→ **Exercise goal**
With the pictures removed, retype the lines from the one holding "M202: motor (MA, MB) -> motor (MA2, MB2)" through the end of the records, exactly as written.

[Before-and-after change records]
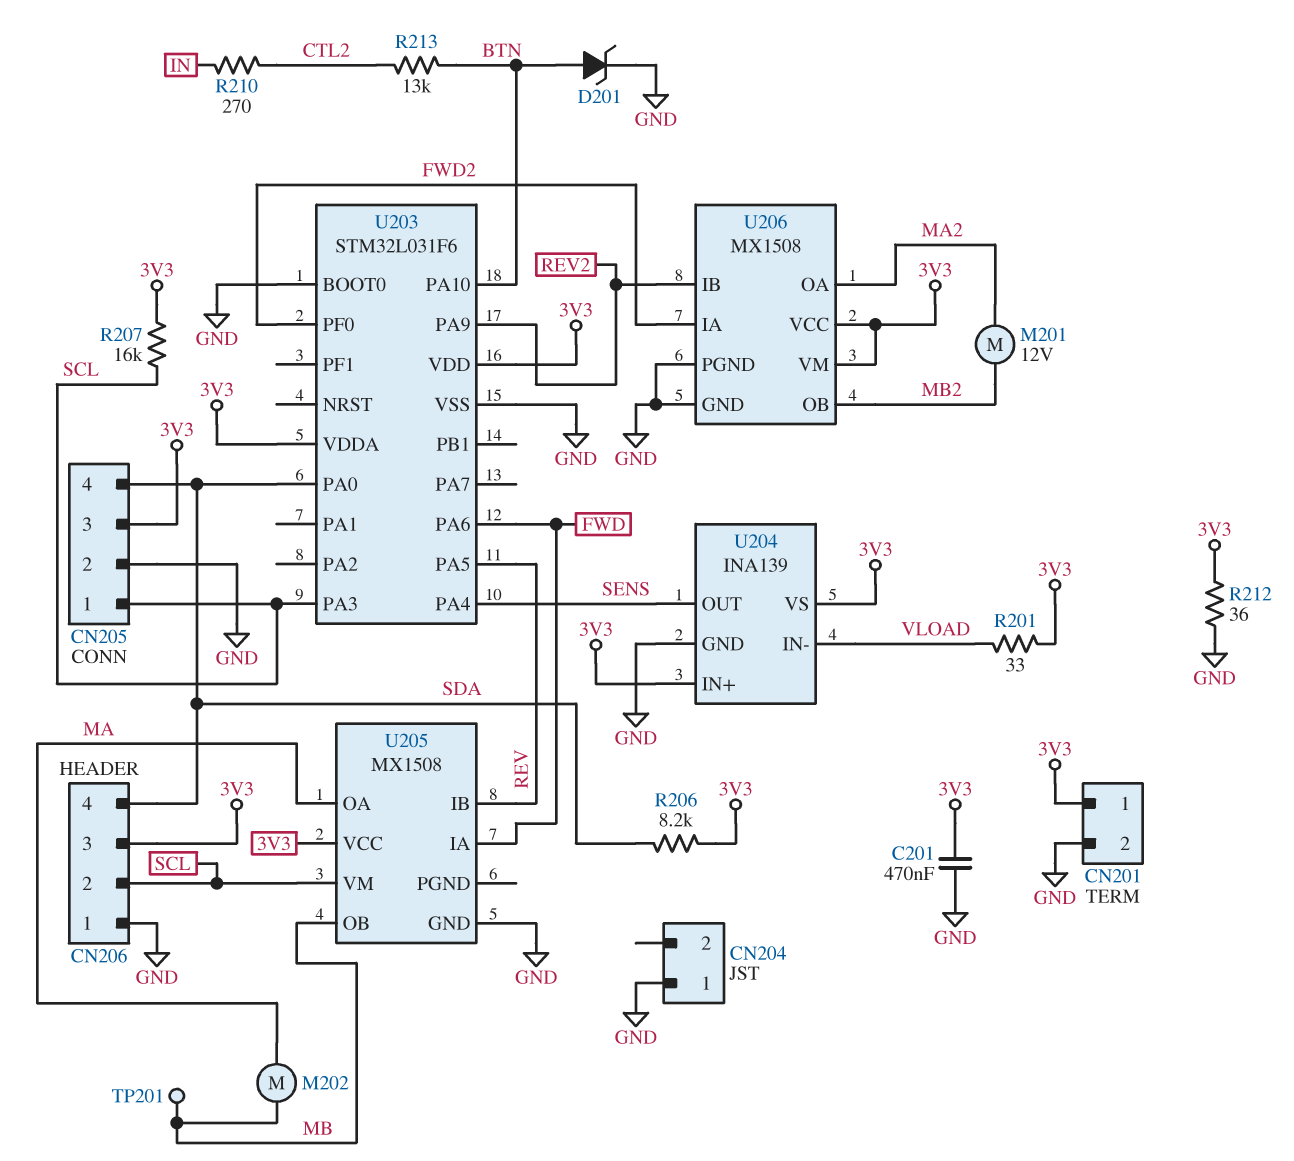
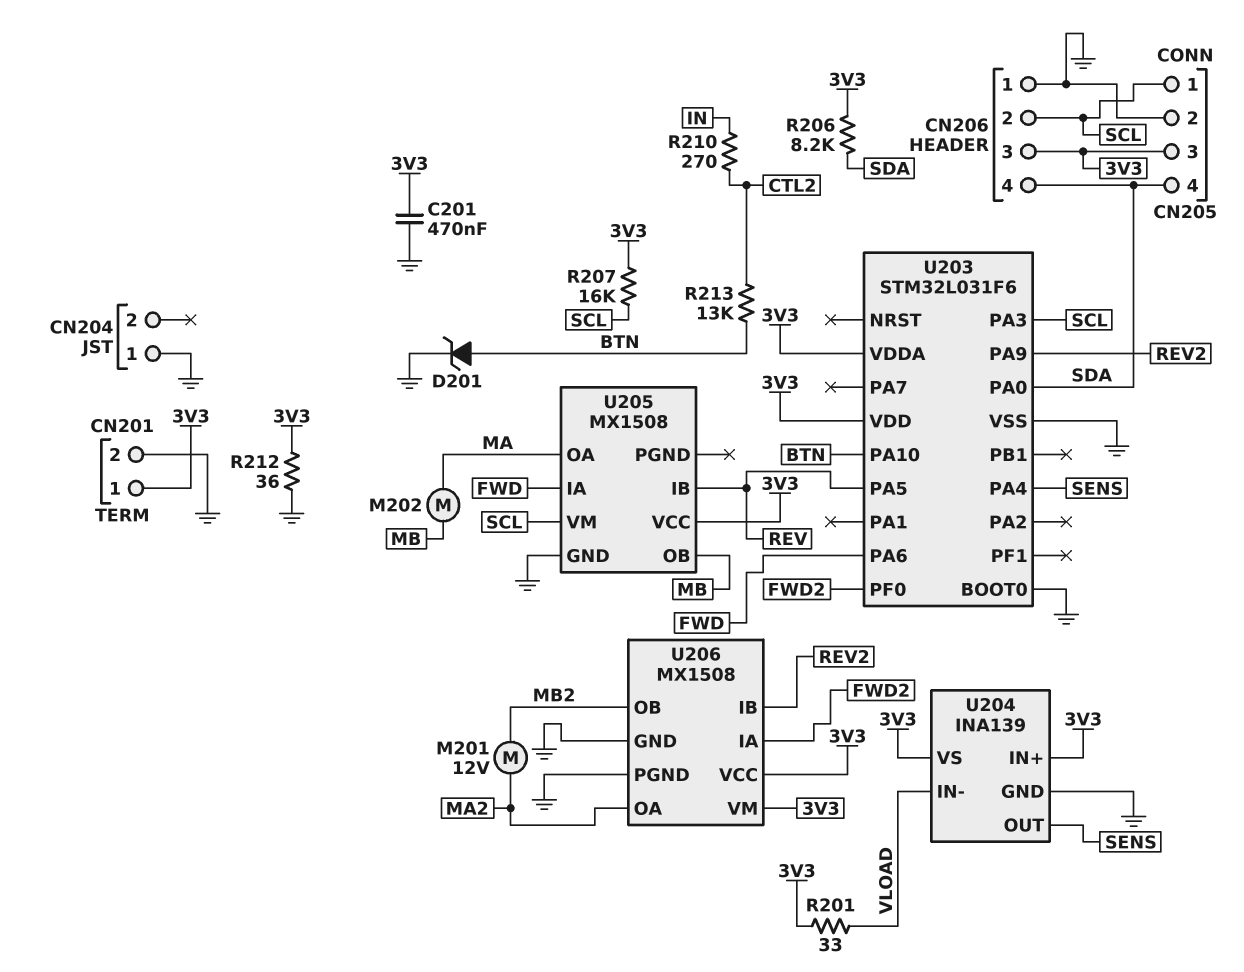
TP201: test point (MB) -> none

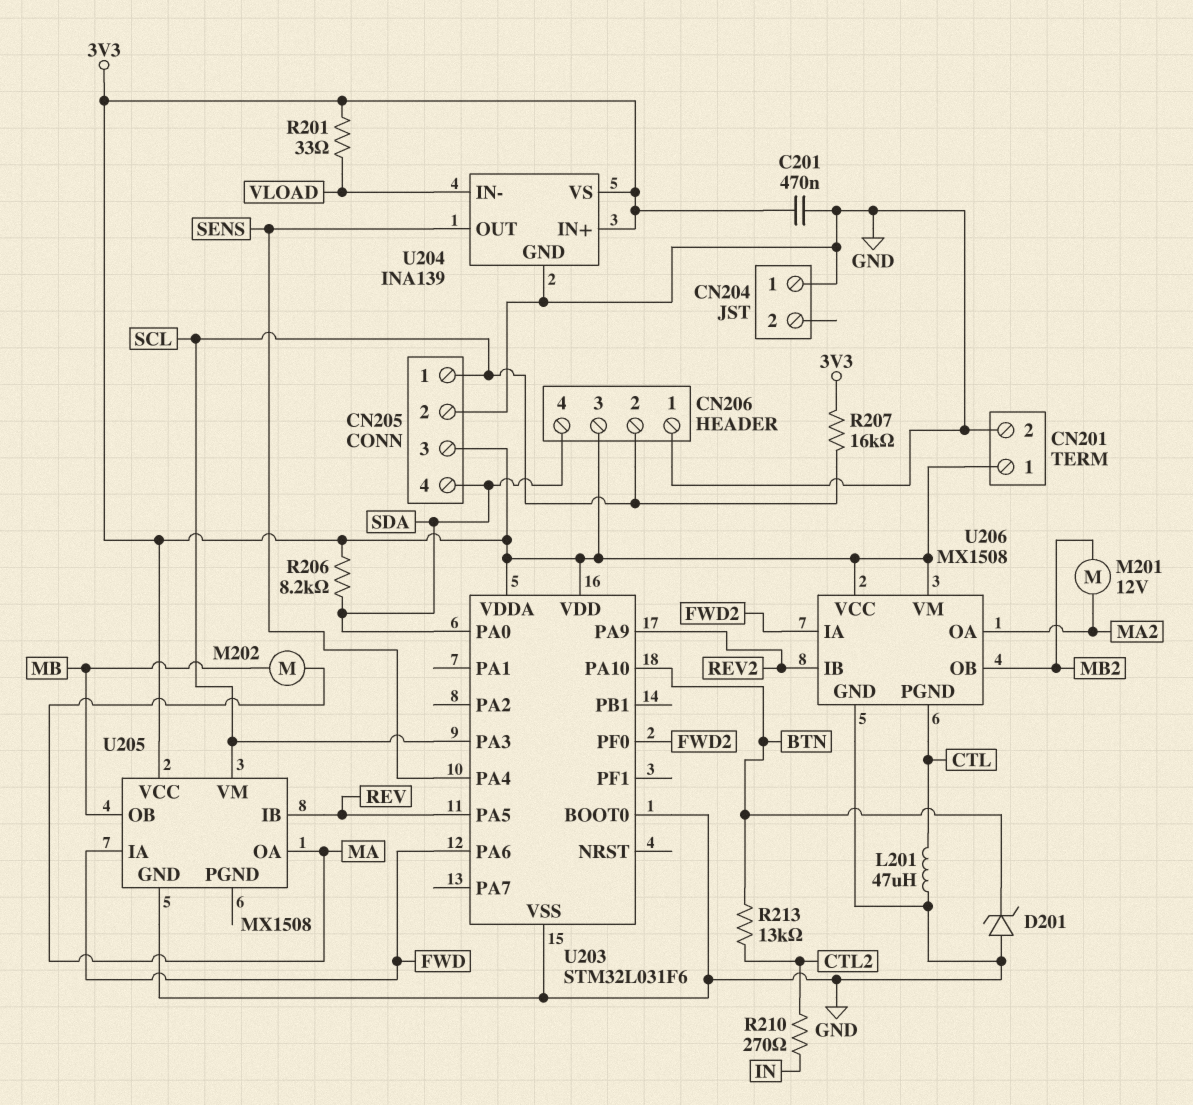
D201: zener (A BTN, K GND) -> zener (A GND, K BTN)
L201: none -> 47uH (CTL, GND)
R212: 36 (3V3, GND) -> none
U206 pin PGND: GND -> CTL

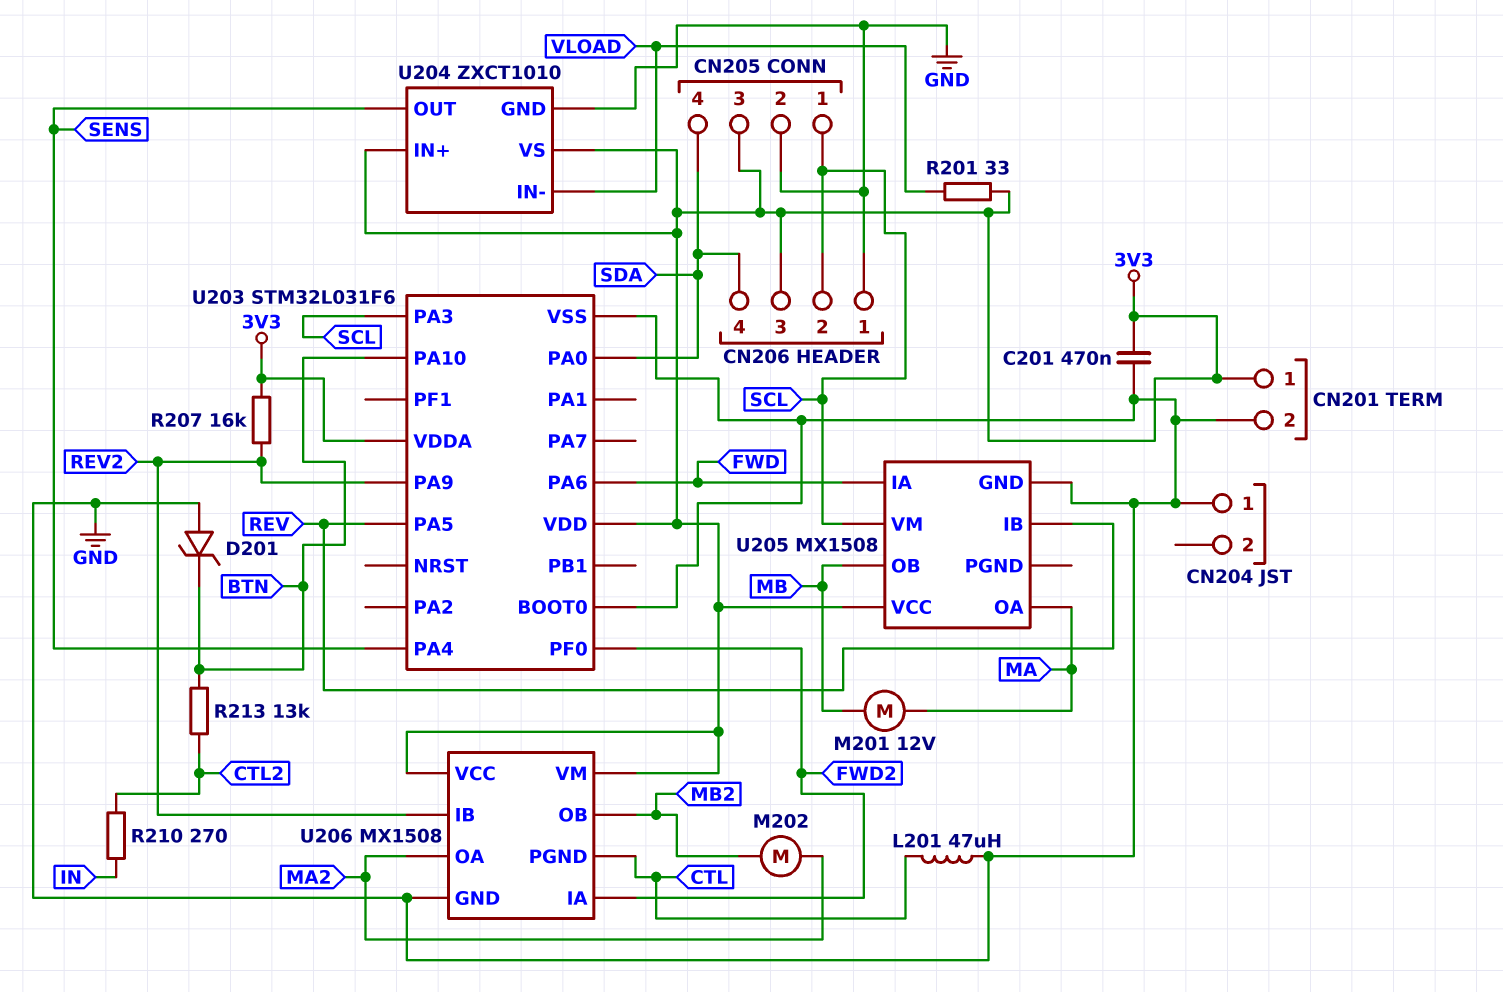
M201: motor 12V (MA2, MB2) -> motor 12V (MA, MB)
M202: motor (MA, MB) -> motor (MA2, MB2)
R206: 8.2k (3V3, SDA) -> none
R207: 16k (3V3, SCL) -> 16k (3V3, REV2)
U204: INA139 -> ZXCT1010

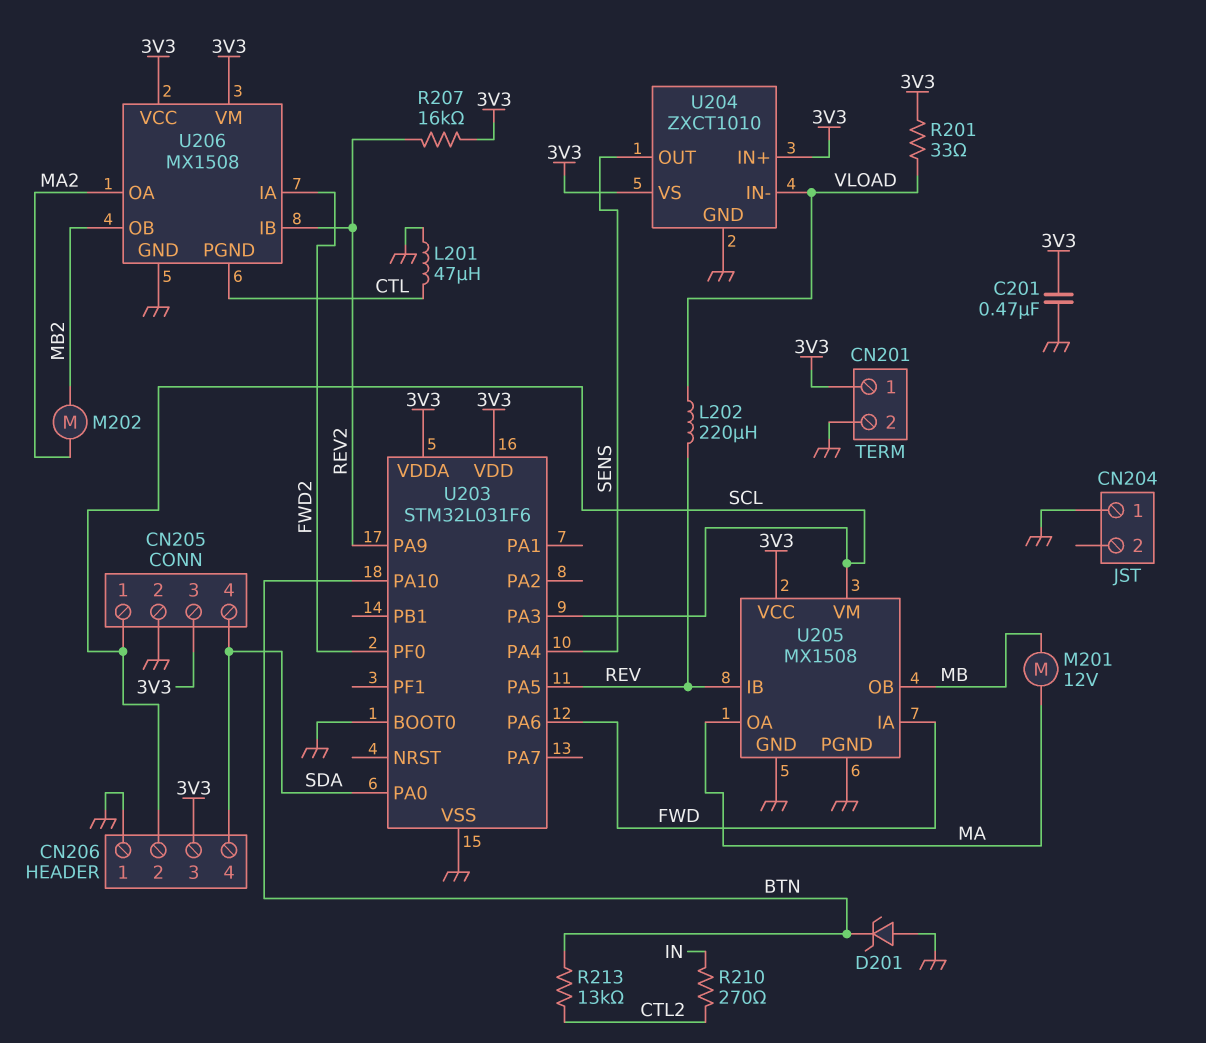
L202: none -> 220uH (REV, VLOAD)
U205 pin PGND: none -> GND

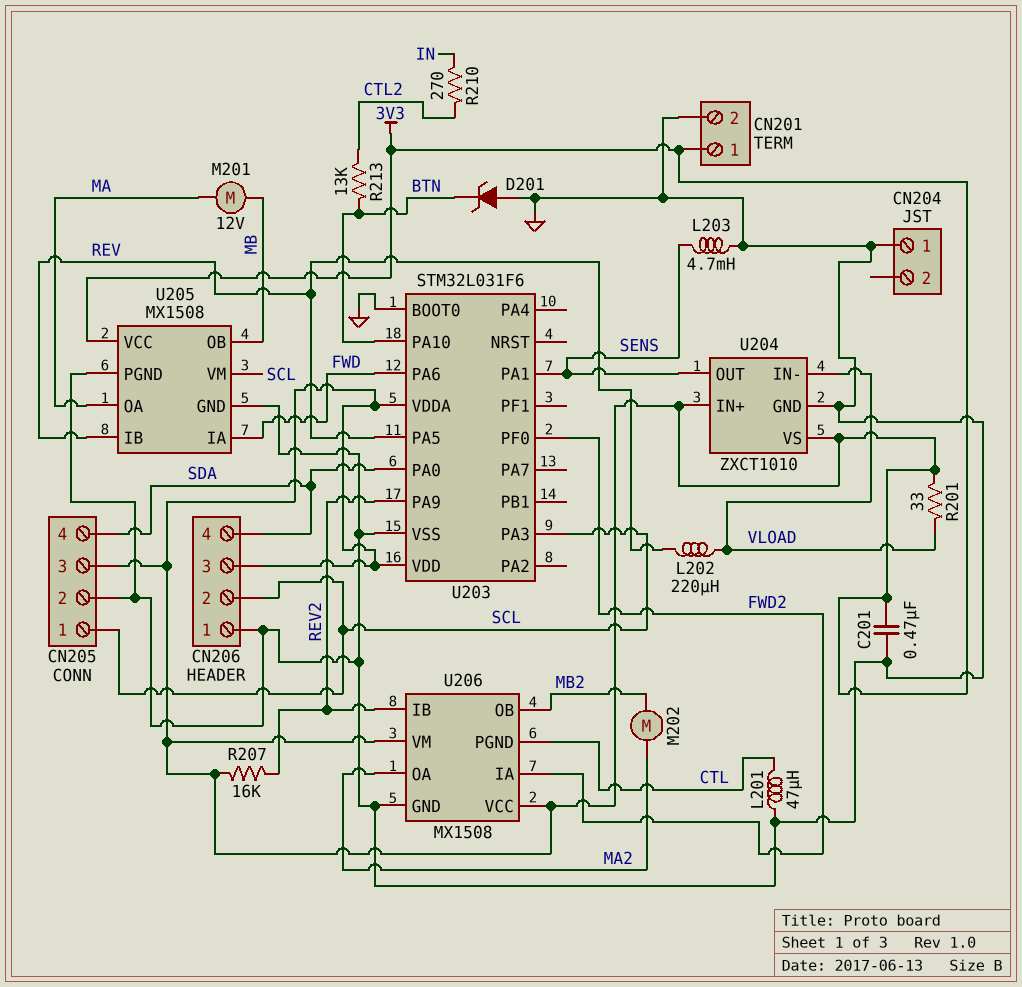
L203: none -> 4.7mH (GND, SENS)
U203 pin PA1: none -> SENS
U203 pin PA4: SENS -> none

→ **Task output**
M202: motor (MA, MB) -> motor (MA2, MB2)
R206: 8.2k (3V3, SDA) -> none
R207: 16k (3V3, SCL) -> 16k (3V3, REV2)
U204: INA139 -> ZXCT1010

L202: none -> 220uH (REV, VLOAD)
U205 pin PGND: none -> GND

L203: none -> 4.7mH (GND, SENS)
U203 pin PA1: none -> SENS
U203 pin PA4: SENS -> none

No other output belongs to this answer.